What you should do: Only the lines from the one containing "(575, 158) = (596, 553): white" through the end of the data below should be copied, each exactly as written and with both ends kept.

Information:
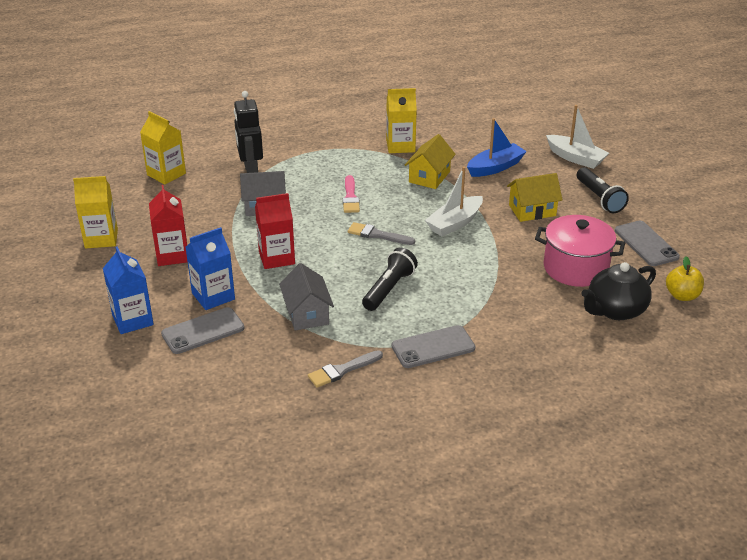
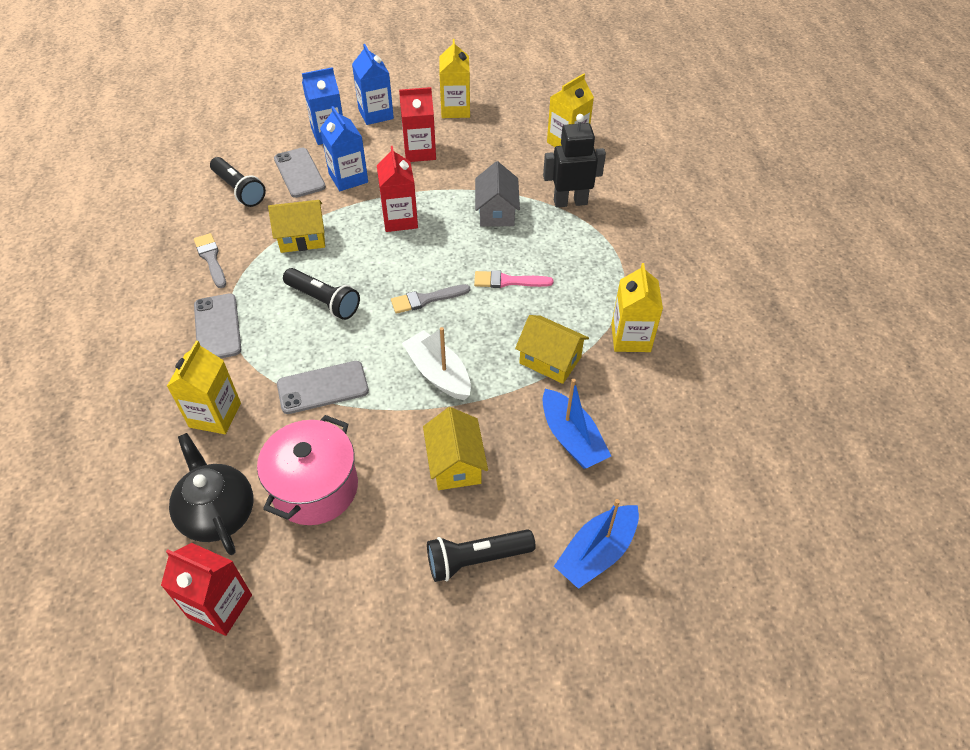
camera: 95 degrees right, 15 degrees up
(100, 290) = (376, 114): none -> blue carton
(231, 371) = (239, 190): none -> black flashlight
(307, 314) = (302, 238): grey house -> yellow house
(377, 235) = (426, 299): grey brush -> grey brush turned 135 degrees counterclockwise
(529, 329) = (215, 415): none -> yellow carton
(575, 158) = (596, 553): white boat -> blue boat
(646, 244) = (348, 593): grey phone -> grey phone (323, 387)
(682, 295) = (220, 606): yellow apple -> red carton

Expected answer:
(575, 158) = (596, 553): white boat -> blue boat
(646, 244) = (348, 593): grey phone -> grey phone (323, 387)
(682, 295) = (220, 606): yellow apple -> red carton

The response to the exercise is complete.